• _WHAT TO PRODUCE_:
Could you return each line of the material that has "grey" in it?

• _EXERCISE MATERIAL_:
↓

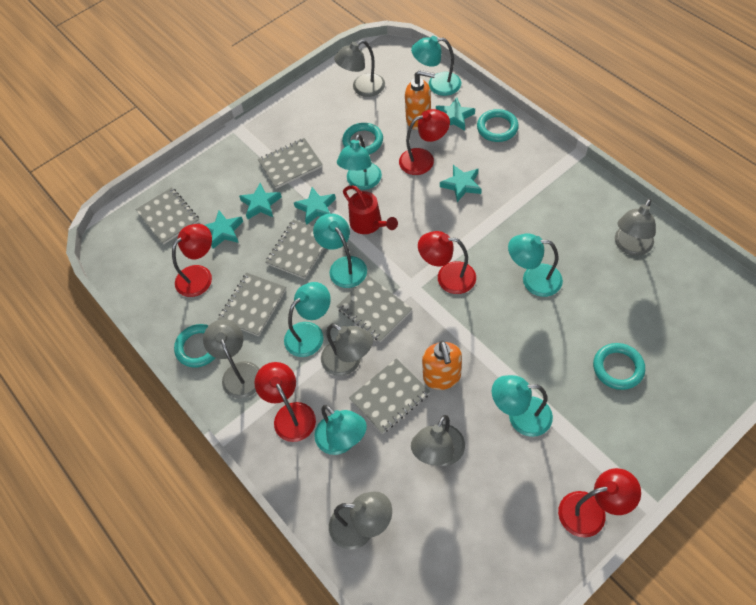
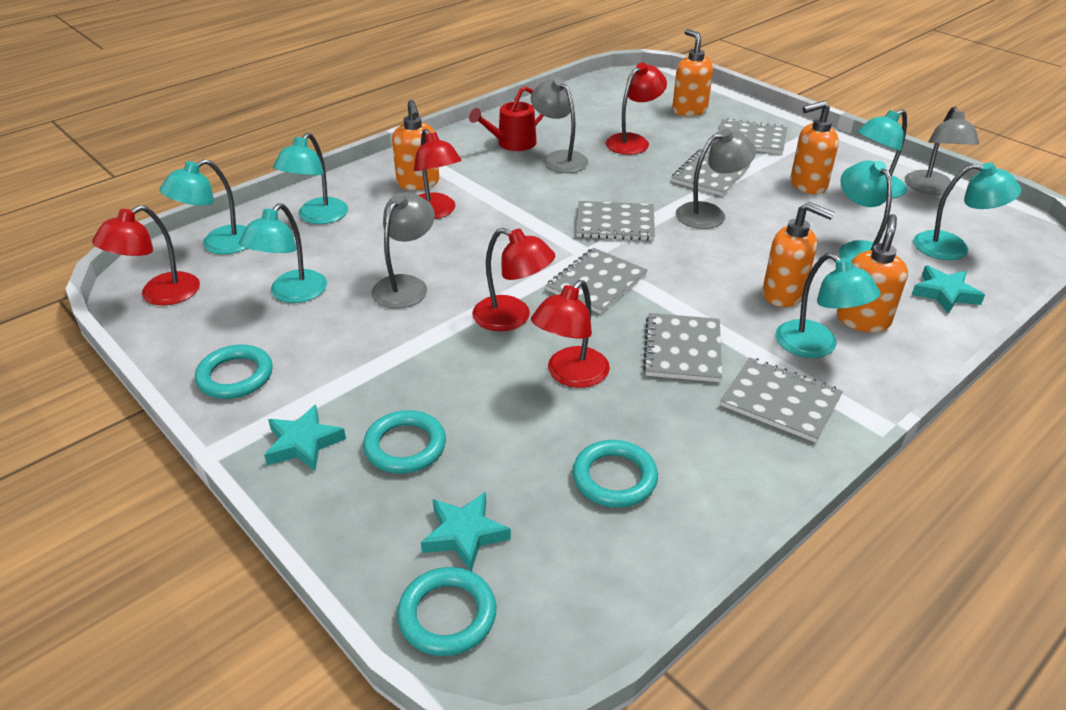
grey lamp: [203,319,260,399] [321,324,373,376] [329,491,392,550] [334,40,385,97] [411,415,465,466] [615,199,656,256] = 6 -> [371,192,435,309] [531,78,588,173] [675,129,756,229] [904,107,979,195] = 4
orange soap dispenser: [405,70,435,130] [422,341,462,390] = 2 -> [392,100,439,190] [672,29,713,116] [763,202,835,307] [791,101,839,194] [837,214,908,333] = 5
turquoise star: [205,211,243,249] [239,183,282,219] [294,187,336,224] [436,97,475,131] [440,165,482,202] = 5 -> [264,405,346,471] [421,492,511,571] [912,266,985,314] = 3

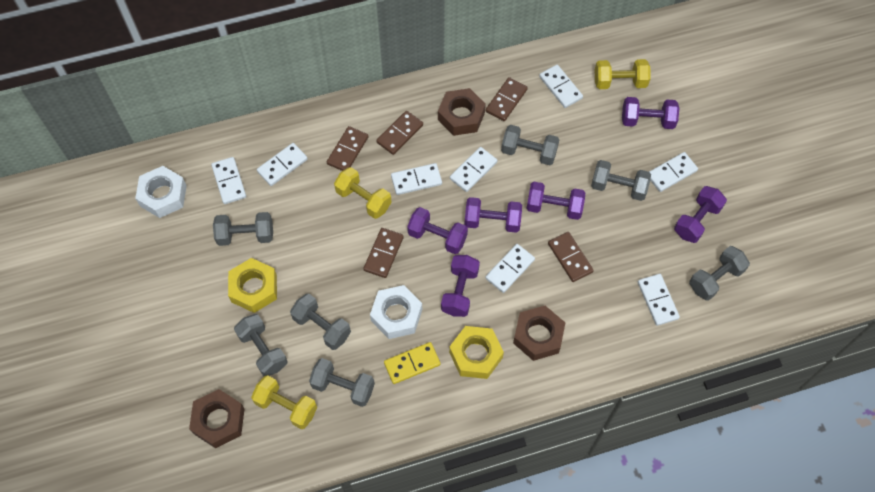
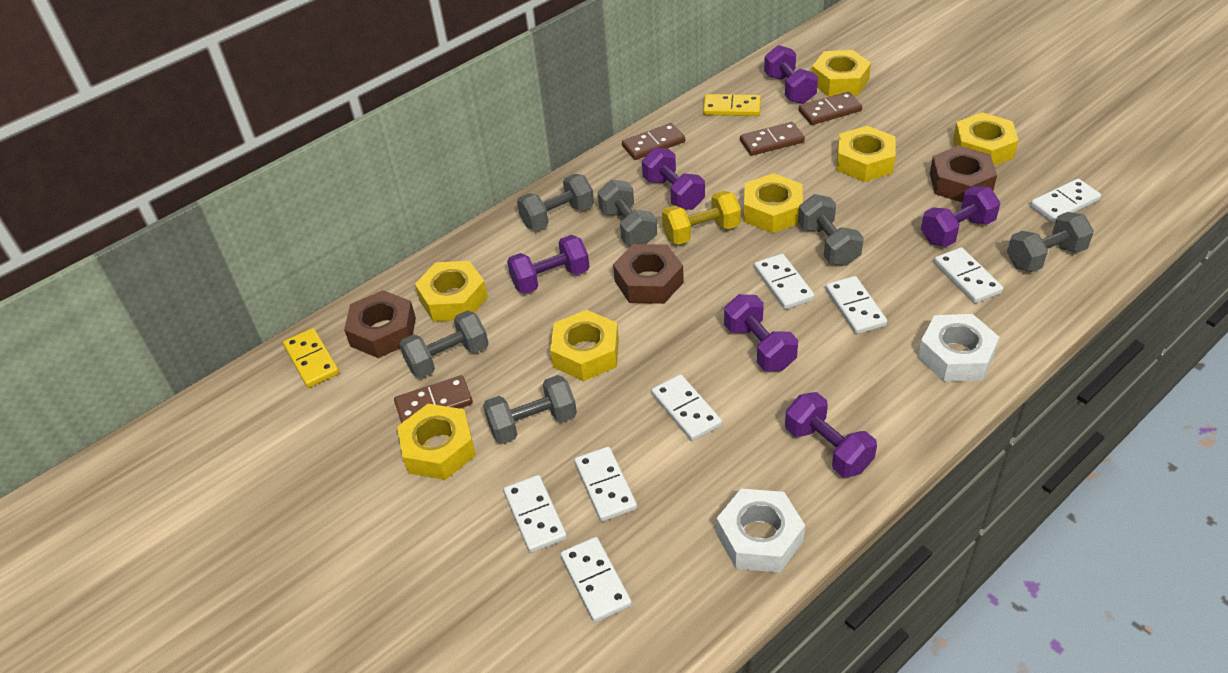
brown domino: [327,126,368,171] [363,228,404,278] [376,111,423,155] [486,77,528,121] [548,232,594,282] = 5 -> [394,375,473,423] [622,123,685,160] [740,122,805,156] [799,92,862,125] = 4
grey dumbbell: [213,212,273,246] [234,314,287,376] [290,294,351,350] [309,358,375,407] [501,125,560,165] [591,160,651,201] [689,246,750,301] = 7 -> [400,311,489,378] [483,375,577,444] [517,174,594,230] [597,179,657,246] [798,194,864,266] [1007,212,1094,272] = 6
yellow domino: [384,342,441,384] = 1 -> [283,328,339,388] [703,94,761,116] = 2
yellow dumbbell: [251,375,317,429] [334,167,392,219] [595,59,650,89] = 3 -> [662,191,741,245] = 1
yellow nut: [228,258,277,313] [449,326,504,379] = 2 -> [397,404,476,480] [415,261,488,322] [550,310,619,381] [744,173,803,233] [812,50,871,97] [837,126,895,182] [953,112,1018,166] = 7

↑

• _SOLUTION_:
grey lamp: [203,319,260,399] [321,324,373,376] [329,491,392,550] [334,40,385,97] [411,415,465,466] [615,199,656,256] = 6 -> [371,192,435,309] [531,78,588,173] [675,129,756,229] [904,107,979,195] = 4
grey dumbbell: [213,212,273,246] [234,314,287,376] [290,294,351,350] [309,358,375,407] [501,125,560,165] [591,160,651,201] [689,246,750,301] = 7 -> [400,311,489,378] [483,375,577,444] [517,174,594,230] [597,179,657,246] [798,194,864,266] [1007,212,1094,272] = 6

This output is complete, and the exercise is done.